= WHAT TO DO =
Can you copy the lines from the one that contains "in this image?" through the end of the material below, exactly and with nothing else?

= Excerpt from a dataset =
====

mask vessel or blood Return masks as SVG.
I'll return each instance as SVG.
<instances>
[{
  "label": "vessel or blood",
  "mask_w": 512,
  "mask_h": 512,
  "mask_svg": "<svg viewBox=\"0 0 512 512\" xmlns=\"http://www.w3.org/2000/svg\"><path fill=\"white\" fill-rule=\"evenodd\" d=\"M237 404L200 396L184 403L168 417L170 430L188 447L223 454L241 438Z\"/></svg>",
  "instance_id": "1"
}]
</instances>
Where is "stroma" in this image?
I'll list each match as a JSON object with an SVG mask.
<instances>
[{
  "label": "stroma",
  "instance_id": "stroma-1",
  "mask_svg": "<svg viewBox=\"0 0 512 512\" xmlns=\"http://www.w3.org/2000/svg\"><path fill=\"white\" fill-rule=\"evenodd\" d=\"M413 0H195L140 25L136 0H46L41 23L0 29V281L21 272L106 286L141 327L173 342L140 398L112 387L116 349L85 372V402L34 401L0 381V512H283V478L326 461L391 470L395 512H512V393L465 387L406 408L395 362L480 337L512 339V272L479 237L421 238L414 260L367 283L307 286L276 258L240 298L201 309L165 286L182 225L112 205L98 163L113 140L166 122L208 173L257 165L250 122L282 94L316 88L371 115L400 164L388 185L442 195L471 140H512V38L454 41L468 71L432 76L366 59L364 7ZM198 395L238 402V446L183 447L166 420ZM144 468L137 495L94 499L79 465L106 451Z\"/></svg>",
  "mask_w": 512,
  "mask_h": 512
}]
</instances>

====

= CORRECT RESULT =
Where is "stroma" in this image?
I'll list each match as a JSON object with an SVG mask.
<instances>
[{
  "label": "stroma",
  "instance_id": "stroma-1",
  "mask_svg": "<svg viewBox=\"0 0 512 512\" xmlns=\"http://www.w3.org/2000/svg\"><path fill=\"white\" fill-rule=\"evenodd\" d=\"M413 0H195L140 25L136 0H46L41 23L0 29V281L21 272L106 286L141 327L173 342L140 398L112 387L116 349L85 372V402L34 401L0 381V512H283V478L326 461L391 470L395 512H512V393L465 387L406 408L395 362L480 337L512 339V272L479 237L421 238L414 260L367 283L307 286L276 258L240 298L201 309L165 286L182 225L112 205L98 163L113 140L166 122L208 173L257 165L250 122L282 94L316 88L371 115L400 164L388 185L442 195L471 140H512V38L454 41L468 71L432 76L366 59L364 7ZM198 395L238 402V446L183 447L166 420ZM144 468L137 495L94 499L79 465L106 451Z\"/></svg>",
  "mask_w": 512,
  "mask_h": 512
}]
</instances>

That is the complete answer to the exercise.